Object matching data:
---
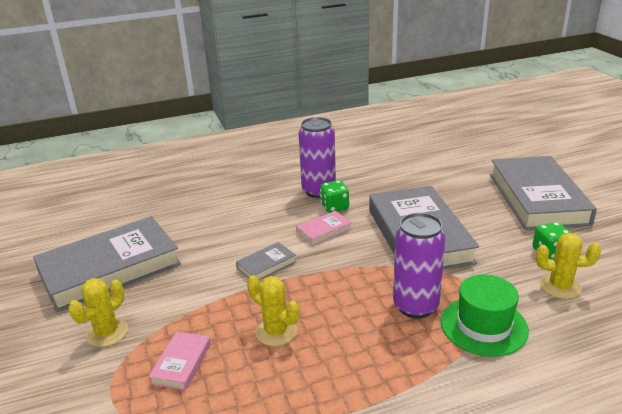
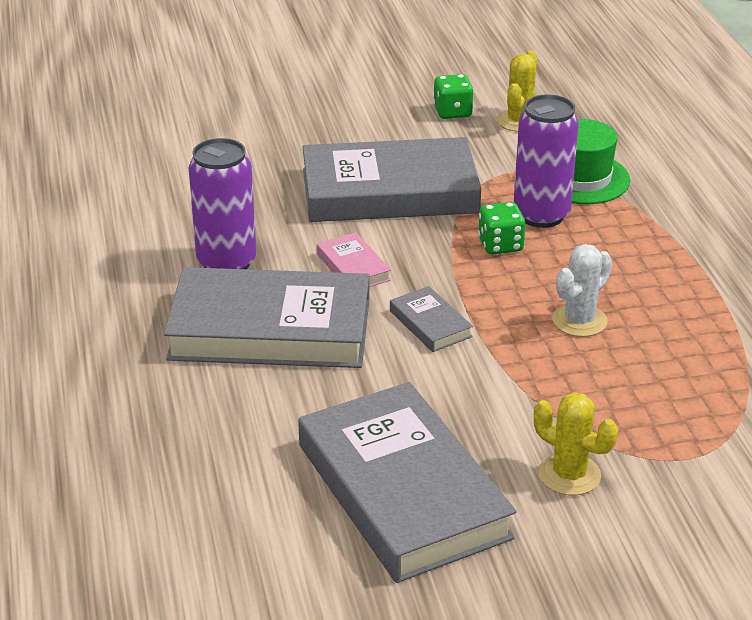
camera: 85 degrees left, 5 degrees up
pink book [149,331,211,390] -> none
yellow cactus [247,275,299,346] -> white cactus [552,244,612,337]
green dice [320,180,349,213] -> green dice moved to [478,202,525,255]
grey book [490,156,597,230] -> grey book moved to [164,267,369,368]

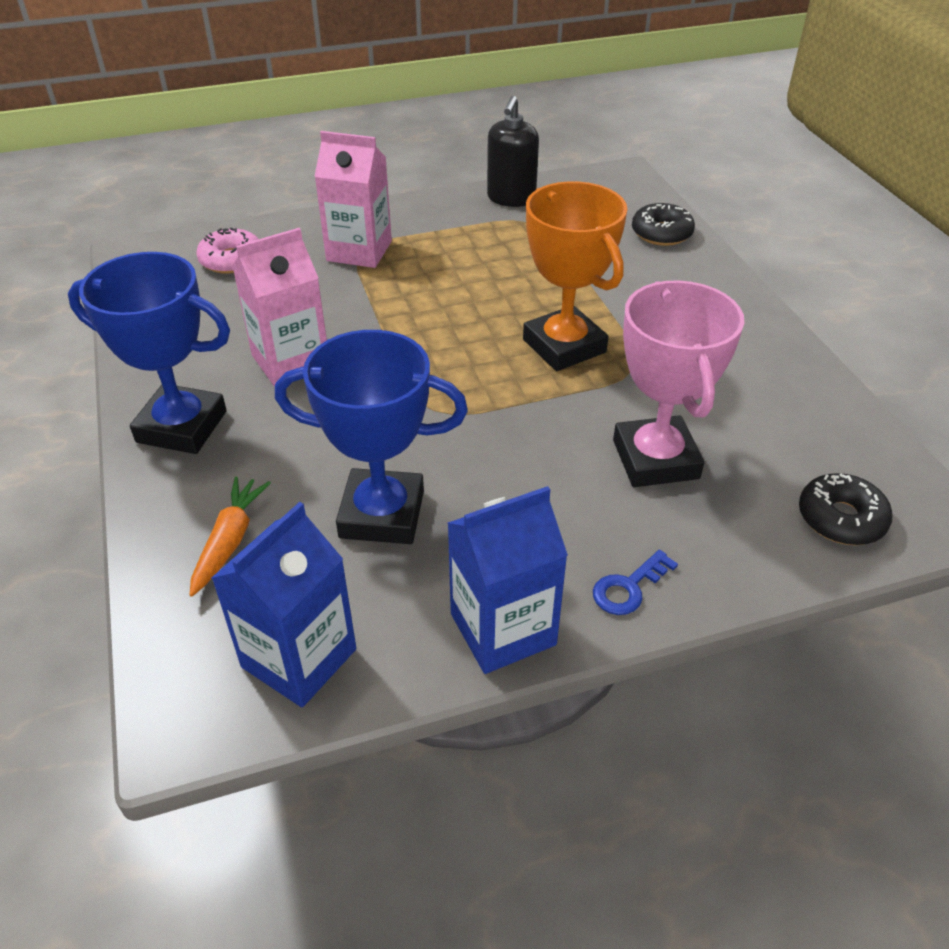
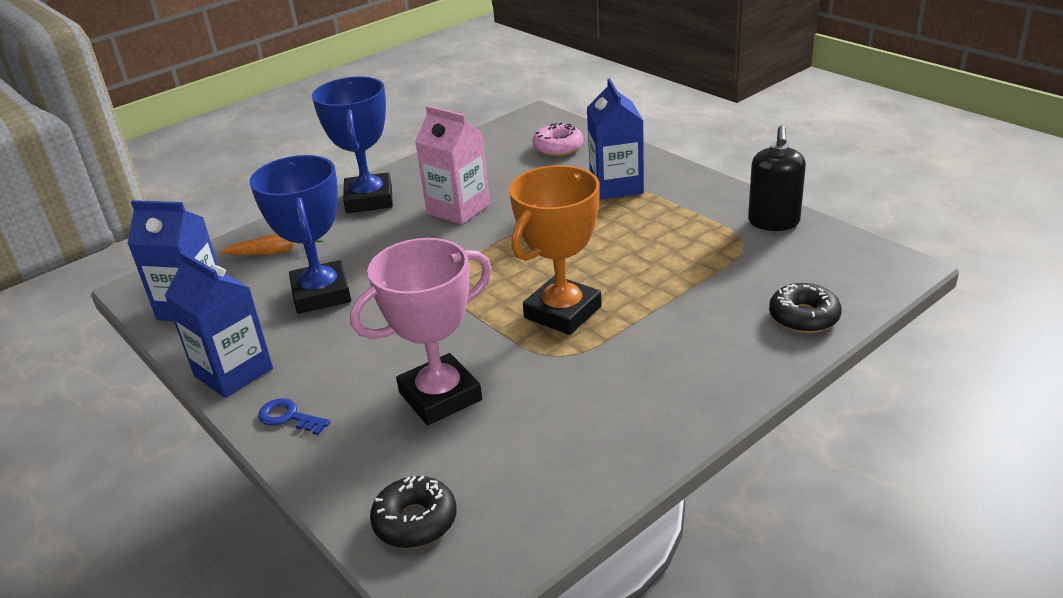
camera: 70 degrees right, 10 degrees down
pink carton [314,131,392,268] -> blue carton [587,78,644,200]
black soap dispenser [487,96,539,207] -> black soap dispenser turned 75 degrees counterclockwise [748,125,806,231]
---
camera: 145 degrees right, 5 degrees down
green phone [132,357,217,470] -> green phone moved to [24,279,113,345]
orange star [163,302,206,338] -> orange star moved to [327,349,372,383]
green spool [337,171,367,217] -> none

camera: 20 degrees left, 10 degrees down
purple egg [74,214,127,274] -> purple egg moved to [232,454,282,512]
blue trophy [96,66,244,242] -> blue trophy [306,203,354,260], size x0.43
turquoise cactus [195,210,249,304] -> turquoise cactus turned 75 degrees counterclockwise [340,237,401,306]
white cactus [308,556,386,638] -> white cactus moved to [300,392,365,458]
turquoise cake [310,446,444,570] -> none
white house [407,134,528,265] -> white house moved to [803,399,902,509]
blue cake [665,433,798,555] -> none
---
WHAT THE EXERCISE ASKS: Above are some entries. Restate word for word the lines from the one holding "camera: 85 degrees left, 5 degrees up" through the one holding "black soap dispenser [487,96,539,207]", but not the pictures.

ANSWER TO THIS EXERCISE:
camera: 85 degrees left, 5 degrees up
pink book [149,331,211,390] -> none
yellow cactus [247,275,299,346] -> white cactus [552,244,612,337]
green dice [320,180,349,213] -> green dice moved to [478,202,525,255]
grey book [490,156,597,230] -> grey book moved to [164,267,369,368]

camera: 70 degrees right, 10 degrees down
pink carton [314,131,392,268] -> blue carton [587,78,644,200]
black soap dispenser [487,96,539,207] -> black soap dispenser turned 75 degrees counterclockwise [748,125,806,231]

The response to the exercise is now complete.